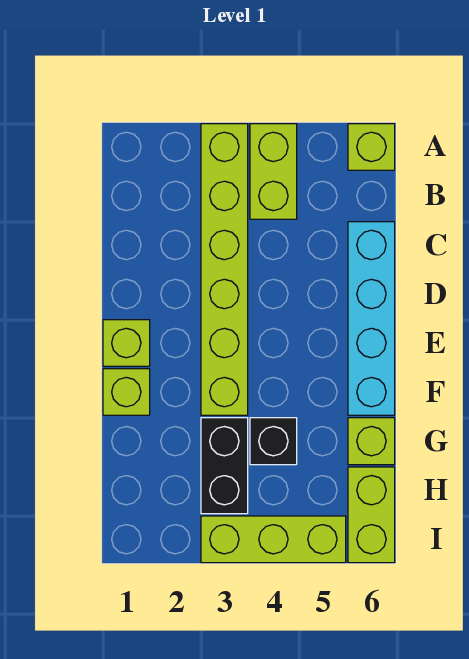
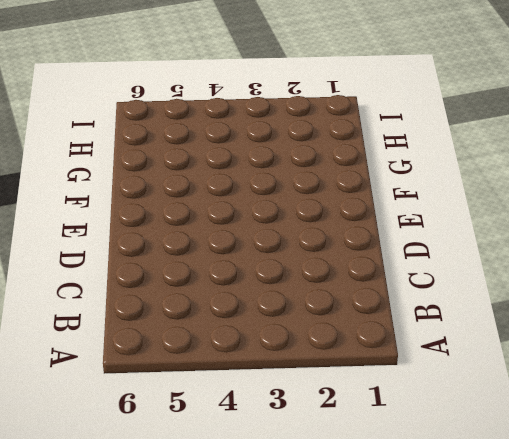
none -> lime brick A3:F3 level 1
none -> lime brick A4:B4 level 1

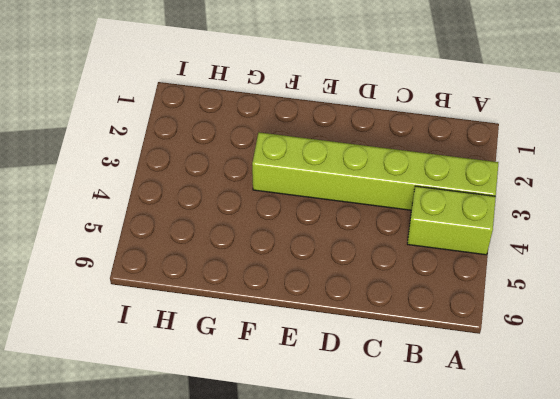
none -> lime brick A6 level 1
none -> cyan brick C6:F6 level 1

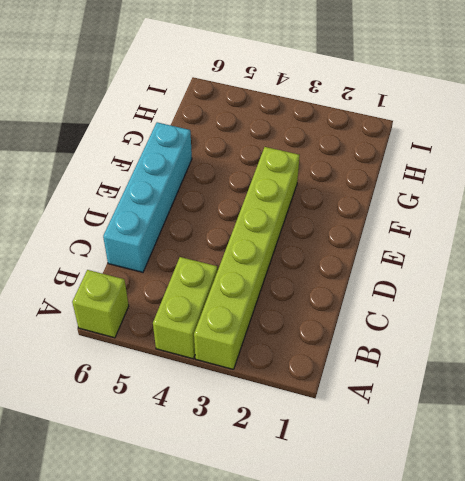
none -> lime brick E1 level 1
none -> lime brick F1 level 1

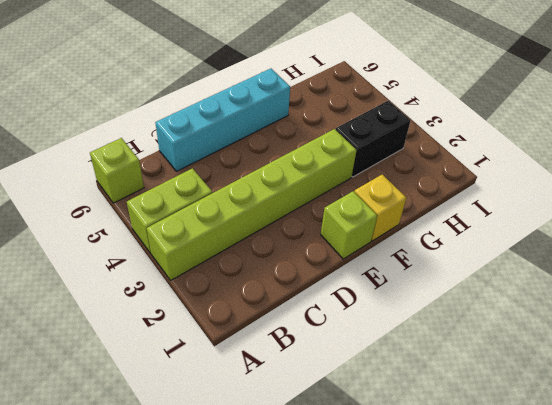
yellow brick F1 level 1 -> lime brick F1 level 1
none -> black brick G4 level 1
none -> lime brick G6 level 1

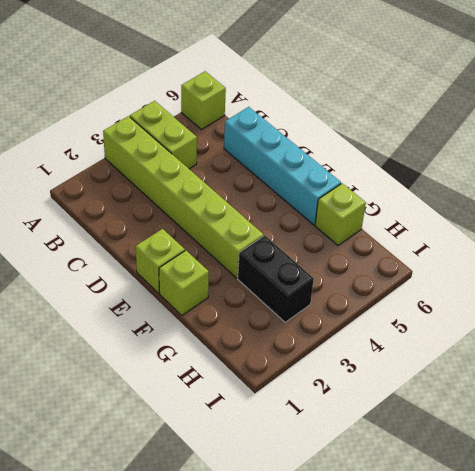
none -> black brick G4 level 1
none -> lime brick H6:I6 level 1

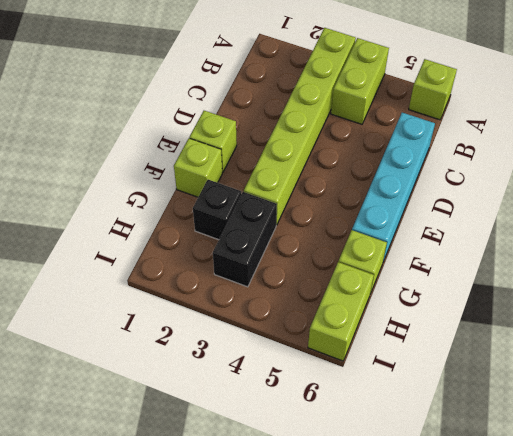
black brick G2 level 1 -> black brick G4 level 1
none -> lime brick I3:I5 level 1

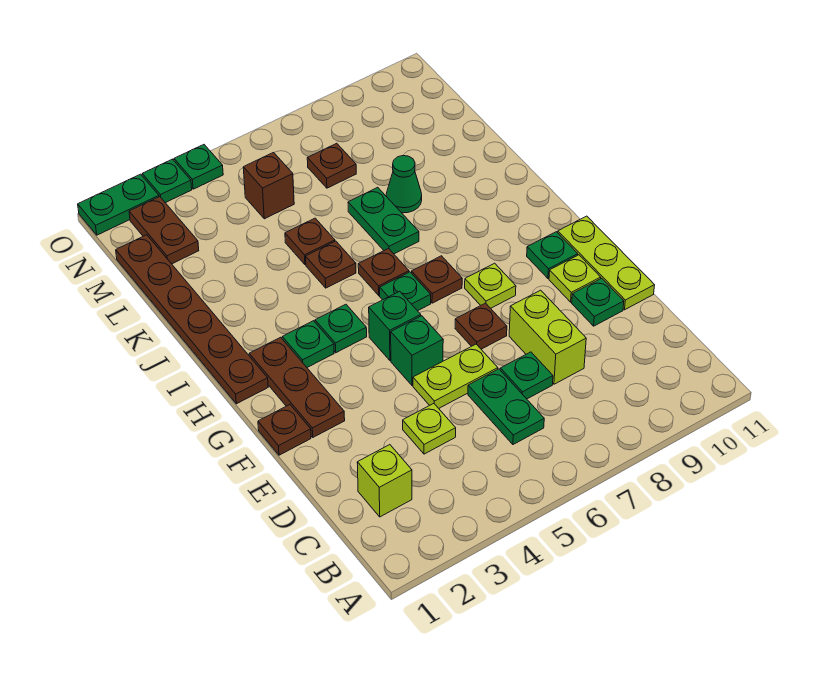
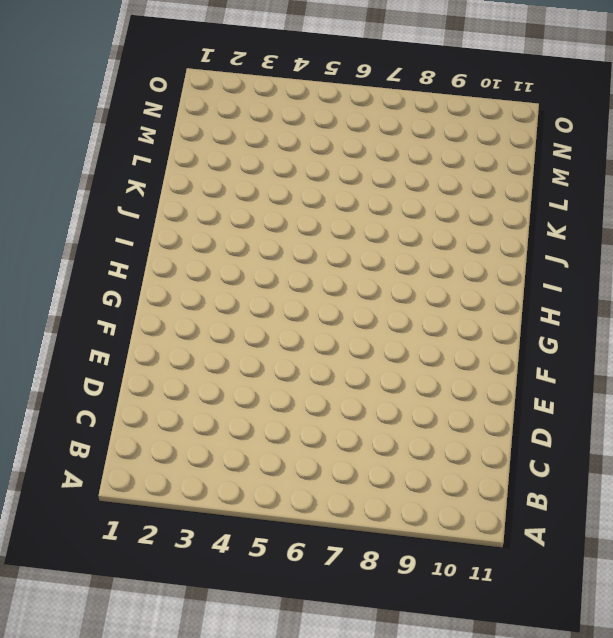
none -> lime brick C2 level 1
none -> green plate C6:D6 level 1
none -> lime plate D4 level 1
none -> green plate D7 level 1

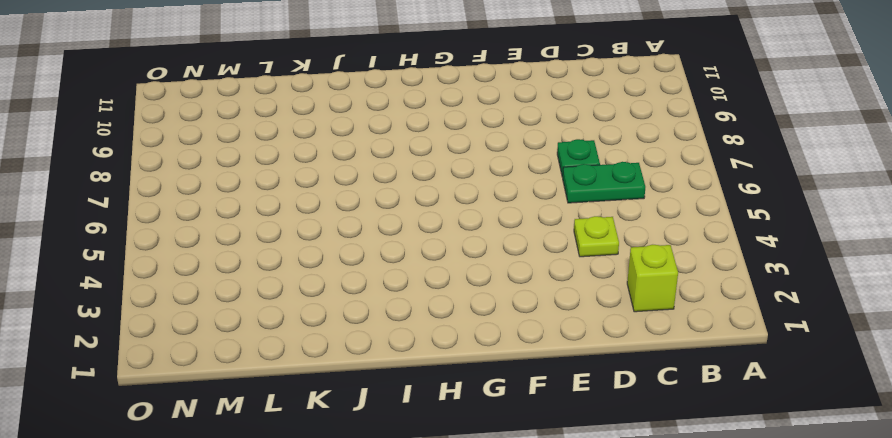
none -> lime brick D8:E8 level 1
none -> lime plate E5:E6 level 1
none -> green plate E10 level 1
none -> lime plate E11:G11 level 1

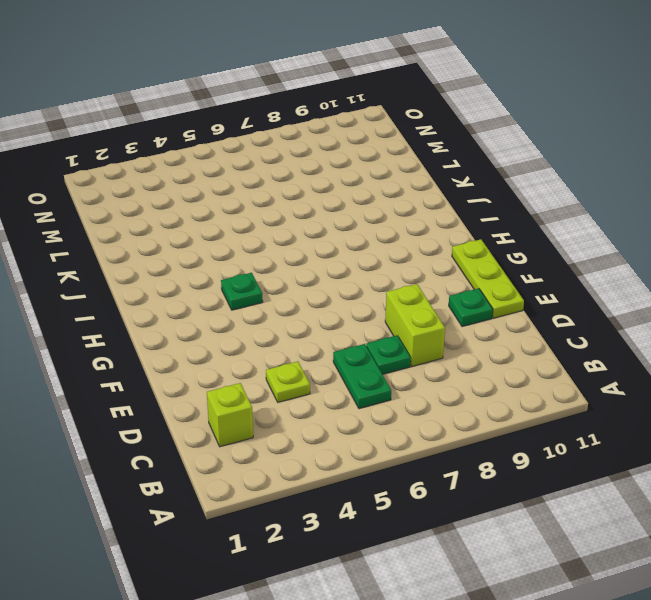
none -> lime plate E5:E6 level 1
none -> brown plate F1 level 1
none -> brown plate F2:H2 level 1
none -> green brick F5 level 1

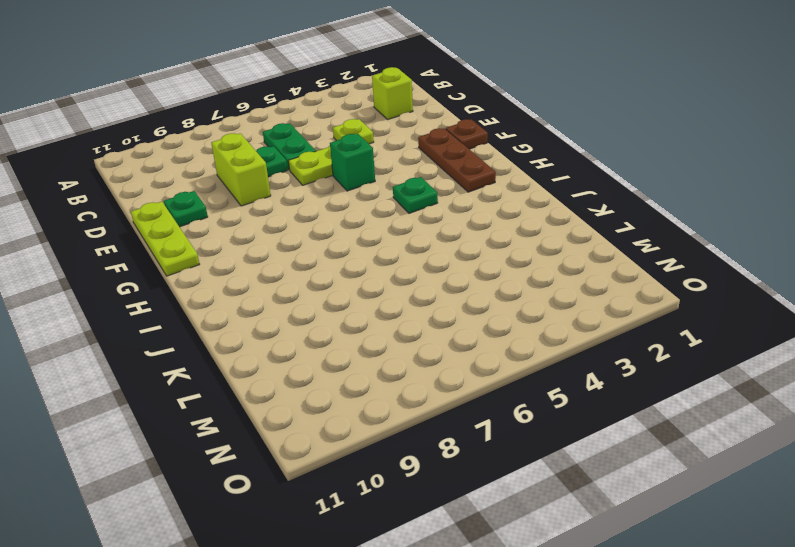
none -> brown plate F7 level 1
none -> lime plate F10 level 1
none -> green brick G5 level 1
none -> lime plate G8 level 1

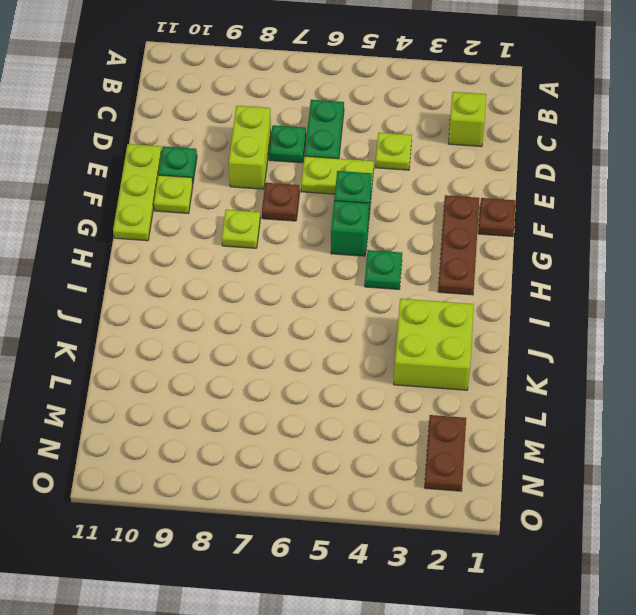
lime brick J2:K3 level 1 -> none
none -> green plate G10 level 1
none -> brown plate H1:M1 level 1
none -> green plate H3 level 1
none -> green plate H6 level 1

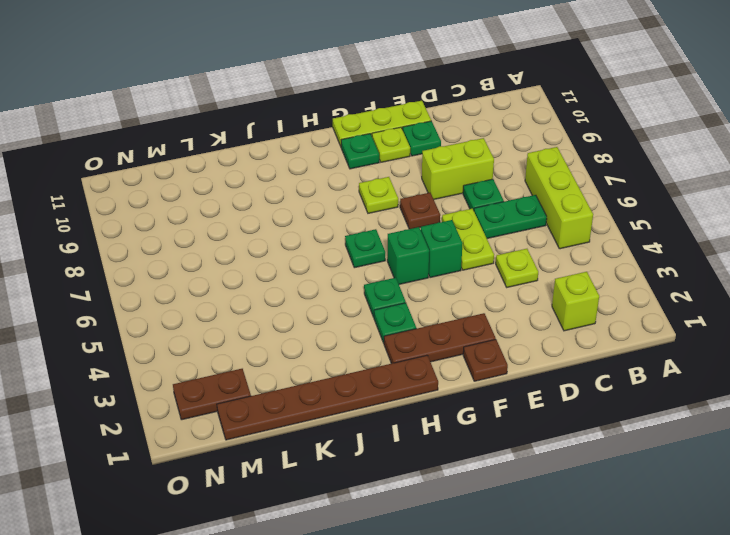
lime brick B5:B7 level 1 -> none
none -> brown plate H7 level 1
none -> brown plate I6 level 1
none -> brown plate J5 level 1
none -> green plate J7:K7 level 1

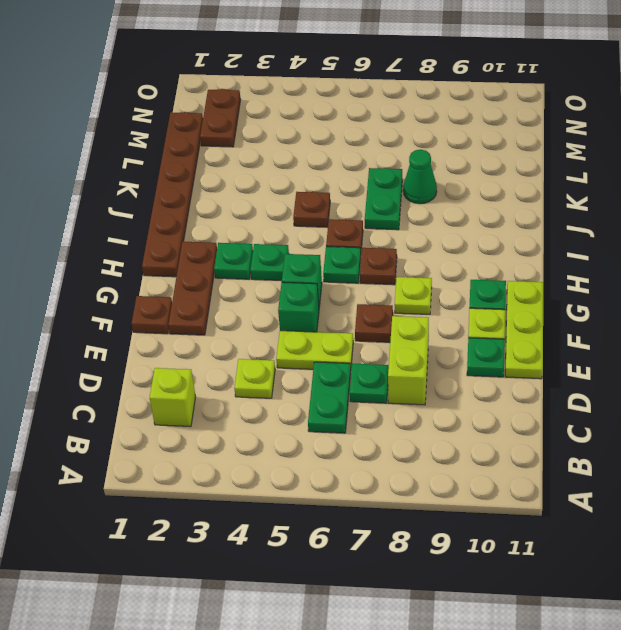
none -> brown plate K5 level 1
none -> brown brick M5 level 1
none -> brown plate M7 level 1
none -> green plate O1:O2 level 1

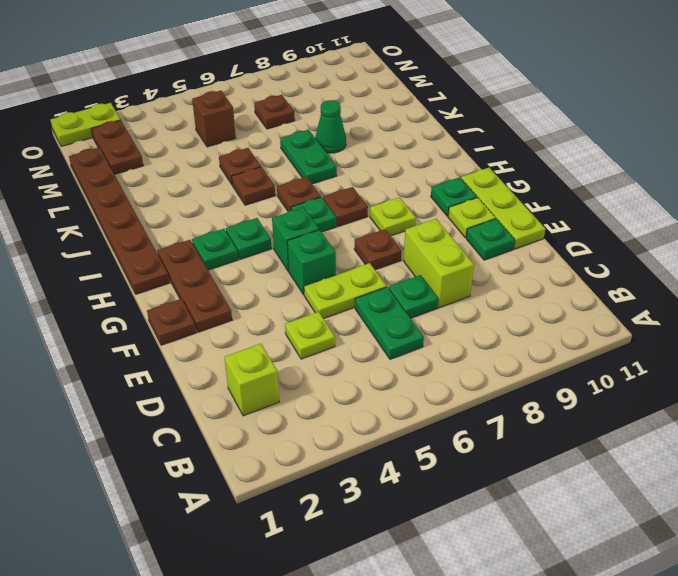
lime plate O1:O2 level 1 -> green plate O1:O2 level 1
none -> green plate O3 level 1
none -> green plate O4 level 1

» TASK TO COMPLETE:
Each line from the top of the material through the line containing "none -> brown plate F7 level 1" should be reproduced exactly; please drop any images.

» RESPONSE TO THIS TASK:
none -> lime brick A3:F3 level 1
none -> lime brick A4:B4 level 1

none -> lime brick A6 level 1
none -> cyan brick C6:F6 level 1

none -> lime brick E1 level 1
none -> lime brick F1 level 1

yellow brick F1 level 1 -> lime brick F1 level 1
none -> black brick G4 level 1
none -> lime brick G6 level 1

none -> black brick G4 level 1
none -> lime brick H6:I6 level 1

black brick G2 level 1 -> black brick G4 level 1
none -> lime brick I3:I5 level 1

none -> lime brick C2 level 1
none -> green plate C6:D6 level 1
none -> lime plate D4 level 1
none -> green plate D7 level 1

none -> lime brick D8:E8 level 1
none -> lime plate E5:E6 level 1
none -> green plate E10 level 1
none -> lime plate E11:G11 level 1

none -> lime plate E5:E6 level 1
none -> brown plate F1 level 1
none -> brown plate F2:H2 level 1
none -> green brick F5 level 1

none -> brown plate F7 level 1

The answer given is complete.